# Task item
Copy out every line of the listing in which "clock" appears.

Given data START

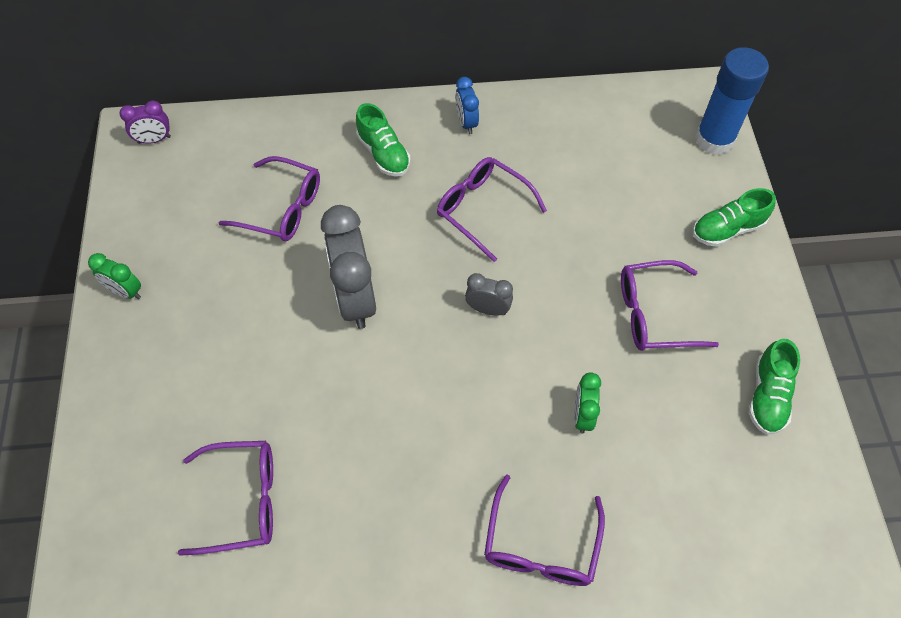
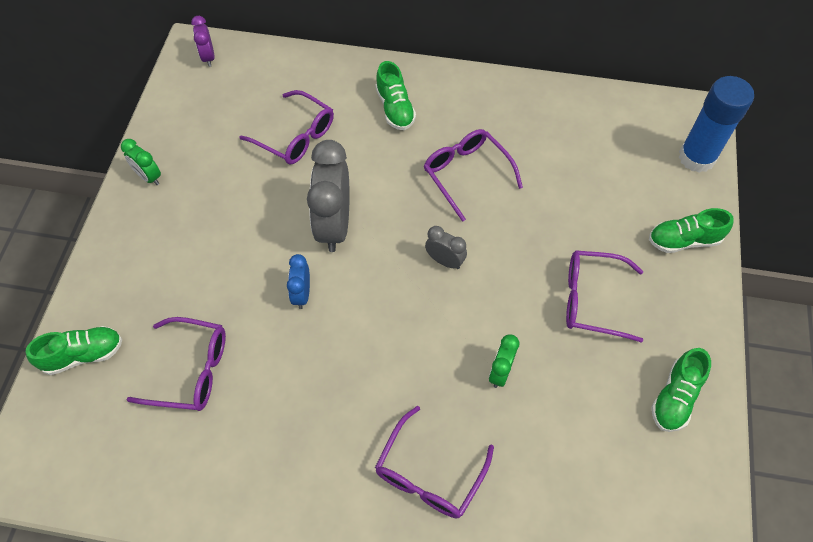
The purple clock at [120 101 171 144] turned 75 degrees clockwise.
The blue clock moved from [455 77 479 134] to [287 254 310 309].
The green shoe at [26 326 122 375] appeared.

Given data END

# The completed task
The purple clock at [120 101 171 144] turned 75 degrees clockwise.
The blue clock moved from [455 77 479 134] to [287 254 310 309].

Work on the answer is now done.